EXERCISE DETAILS >>
Copy every record word for word. Pictures are not part of the copy.

RECORD EXCERPTS >>
- - -

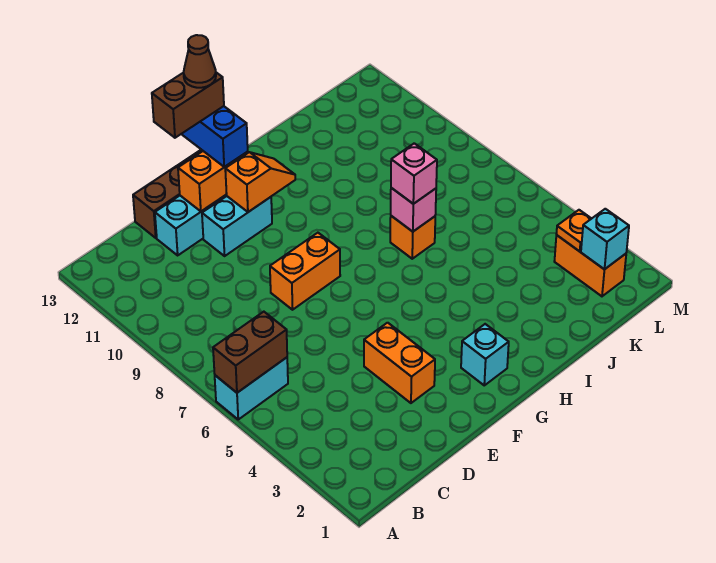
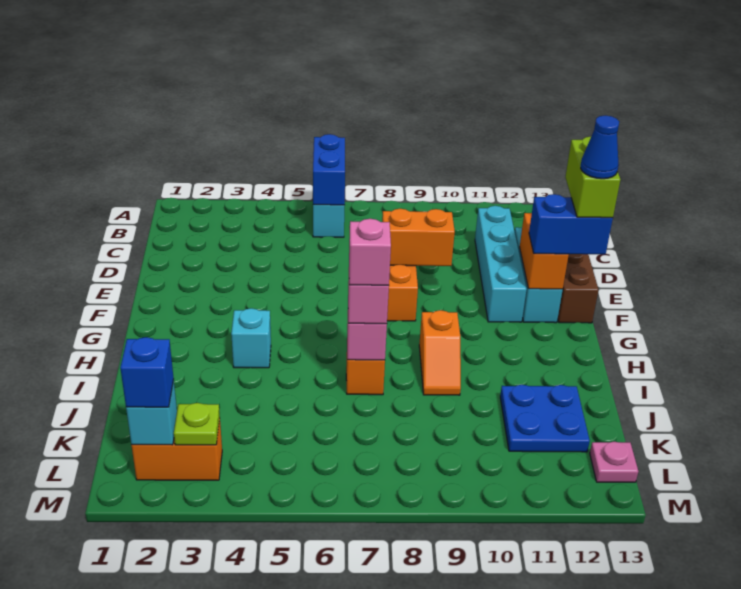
brown brick A6:B6 level 2 -> blue brick A6:B6 level 2
orange brick E3:E4 level 1 -> orange brick E8:E9 level 2
cyan brick E11:F11 level 1 -> cyan brick C11:F11 level 1
brown brick E13:F13 level 4 -> lime brick E13:F13 level 4
orange slope F11:G11 level 2 top F -> orange slope H9:I9 level 1 top H
brown cone F13 level 5 -> blue cone F13 level 5
cyan brick G2 level 1 -> cyan brick H4 level 1
none -> pink brick I7 level 4
none -> blue plate J11:K12 level 1
none -> blue brick L2 level 3
orange plate L3 level 2 -> lime plate L3 level 2
none -> pink plate L13 level 1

- - -

EXERCISE RESPONSE >>
brown brick A6:B6 level 2 -> blue brick A6:B6 level 2
orange brick E3:E4 level 1 -> orange brick E8:E9 level 2
cyan brick E11:F11 level 1 -> cyan brick C11:F11 level 1
brown brick E13:F13 level 4 -> lime brick E13:F13 level 4
orange slope F11:G11 level 2 top F -> orange slope H9:I9 level 1 top H
brown cone F13 level 5 -> blue cone F13 level 5
cyan brick G2 level 1 -> cyan brick H4 level 1
none -> pink brick I7 level 4
none -> blue plate J11:K12 level 1
none -> blue brick L2 level 3
orange plate L3 level 2 -> lime plate L3 level 2
none -> pink plate L13 level 1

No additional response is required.